Object state comparisons
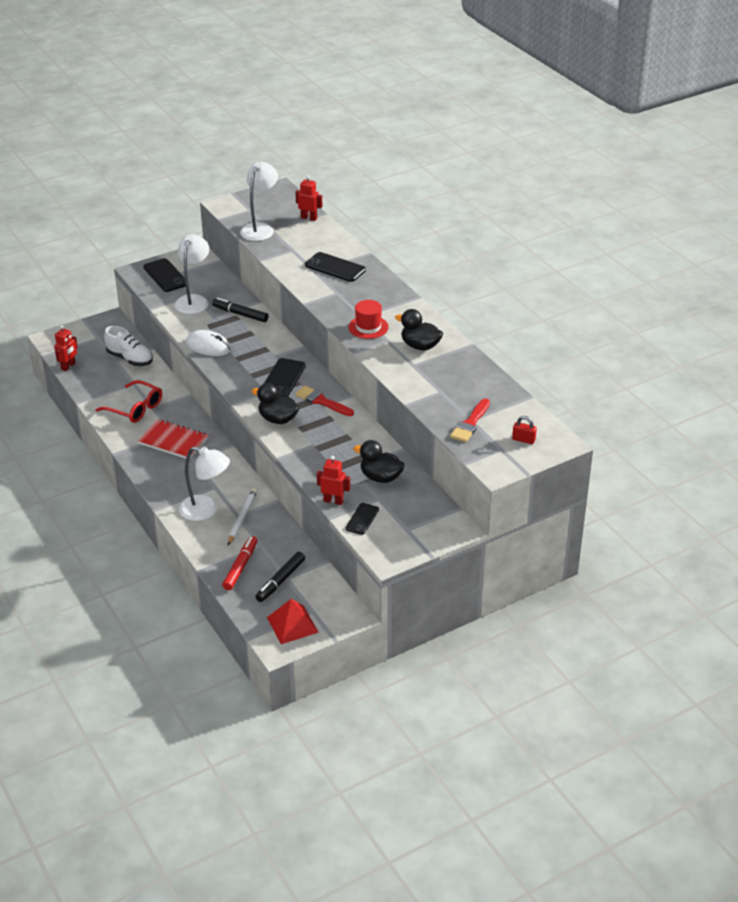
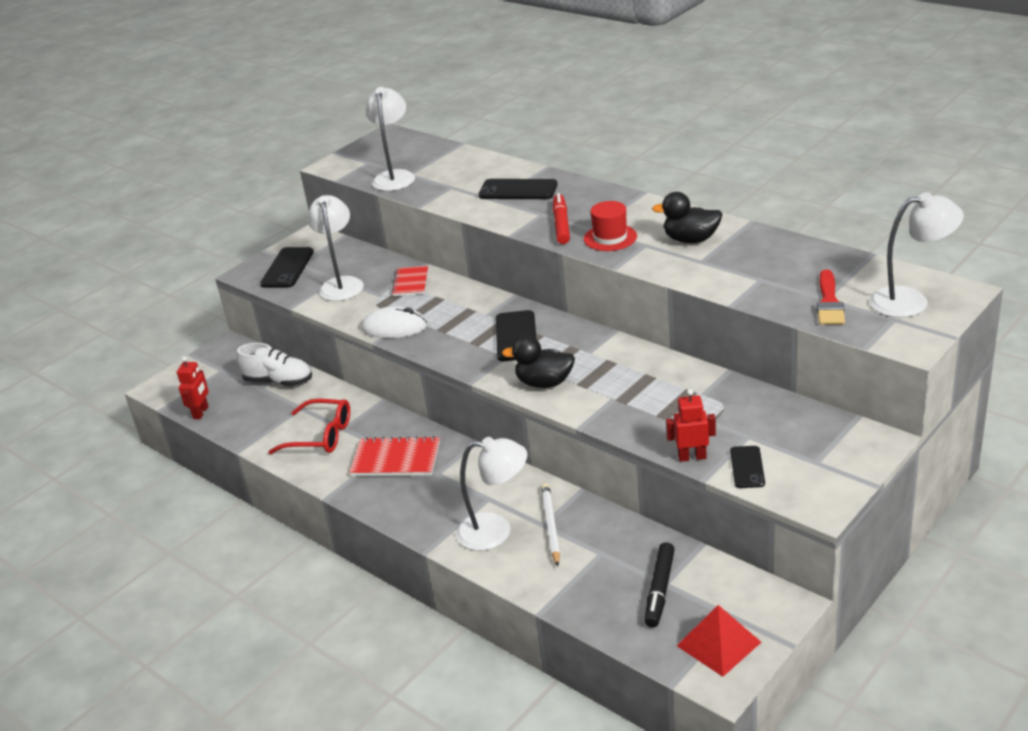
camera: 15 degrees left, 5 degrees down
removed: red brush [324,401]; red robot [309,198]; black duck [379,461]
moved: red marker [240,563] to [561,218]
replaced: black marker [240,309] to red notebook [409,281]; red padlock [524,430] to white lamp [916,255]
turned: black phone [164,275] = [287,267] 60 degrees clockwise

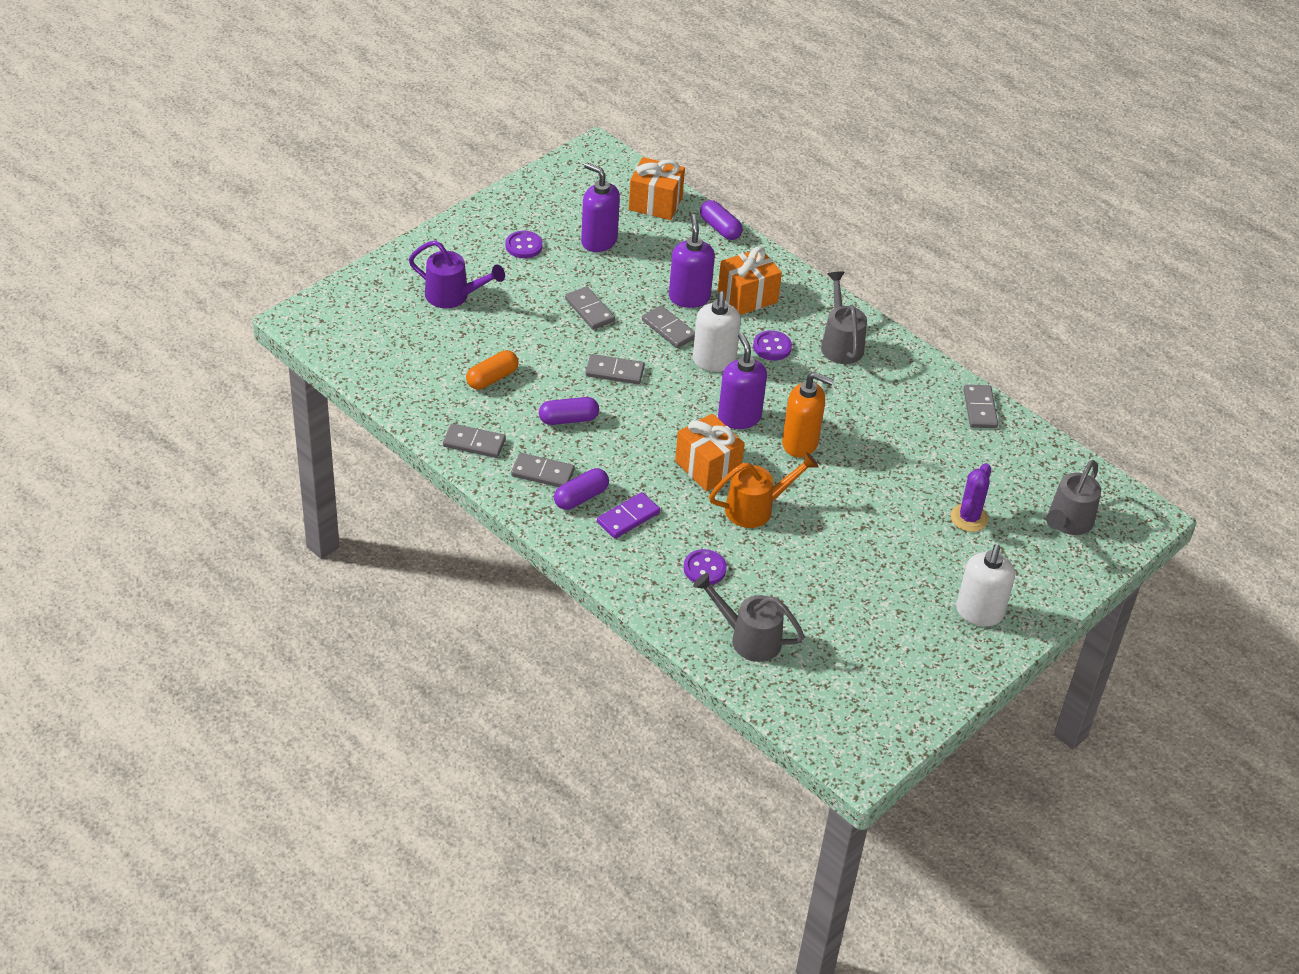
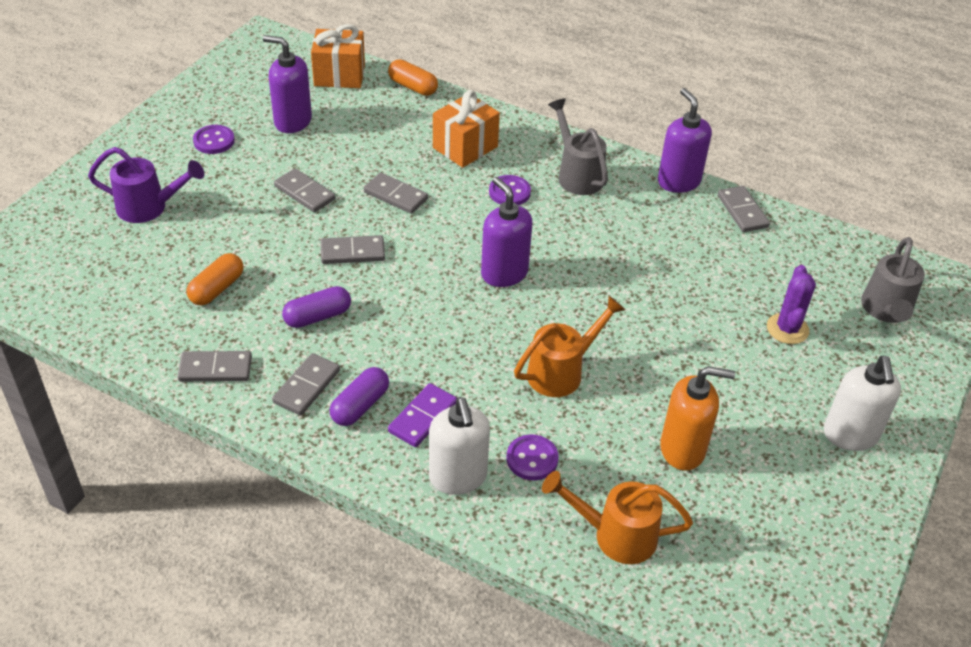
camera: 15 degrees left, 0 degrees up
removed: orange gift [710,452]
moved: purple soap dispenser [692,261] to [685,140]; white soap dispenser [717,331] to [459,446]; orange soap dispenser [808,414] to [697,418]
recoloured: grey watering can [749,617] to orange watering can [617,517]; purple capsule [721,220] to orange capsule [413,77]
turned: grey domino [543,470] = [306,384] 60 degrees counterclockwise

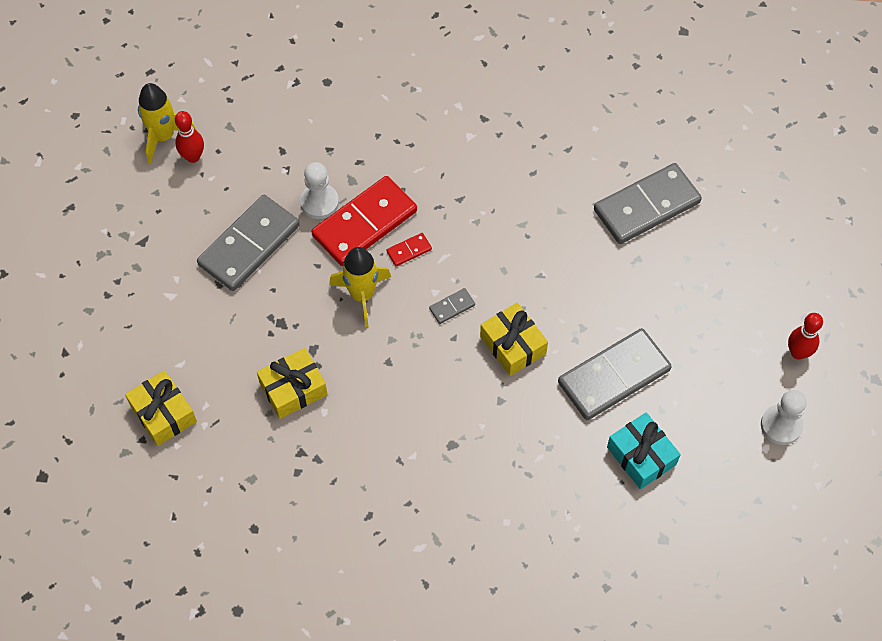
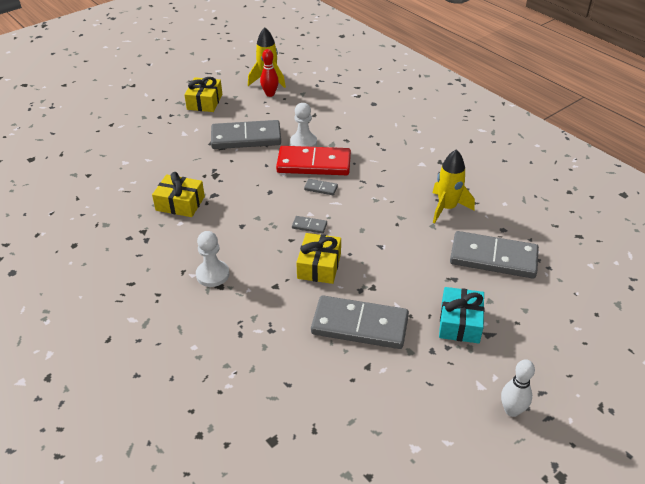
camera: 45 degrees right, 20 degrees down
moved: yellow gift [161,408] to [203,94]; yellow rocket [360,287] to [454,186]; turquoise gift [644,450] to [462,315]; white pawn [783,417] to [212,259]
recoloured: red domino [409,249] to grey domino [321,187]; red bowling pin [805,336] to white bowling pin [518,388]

YOUR ASSIGNMENT
Quote all of the entries word for word, omitting any pictures.

RESULT FOR THIS EXERCISE
camera: 15 degrees left, 5 degrees down
removed: red brush [324,401]; red robot [309,198]; black duck [379,461]
moved: red marker [240,563] to [561,218]
replaced: black marker [240,309] to red notebook [409,281]; red padlock [524,430] to white lamp [916,255]
turned: black phone [164,275] = [287,267] 60 degrees clockwise

camera: 15 degrees left, 0 degrees up
removed: orange gift [710,452]
moved: purple soap dispenser [692,261] to [685,140]; white soap dispenser [717,331] to [459,446]; orange soap dispenser [808,414] to [697,418]
recoloured: grey watering can [749,617] to orange watering can [617,517]; purple capsule [721,220] to orange capsule [413,77]
turned: grey domino [543,470] = [306,384] 60 degrees counterclockwise

camera: 45 degrees right, 20 degrees down
moved: yellow gift [161,408] to [203,94]; yellow rocket [360,287] to [454,186]; turquoise gift [644,450] to [462,315]; white pawn [783,417] to [212,259]
recoloured: red domino [409,249] to grey domino [321,187]; red bowling pin [805,336] to white bowling pin [518,388]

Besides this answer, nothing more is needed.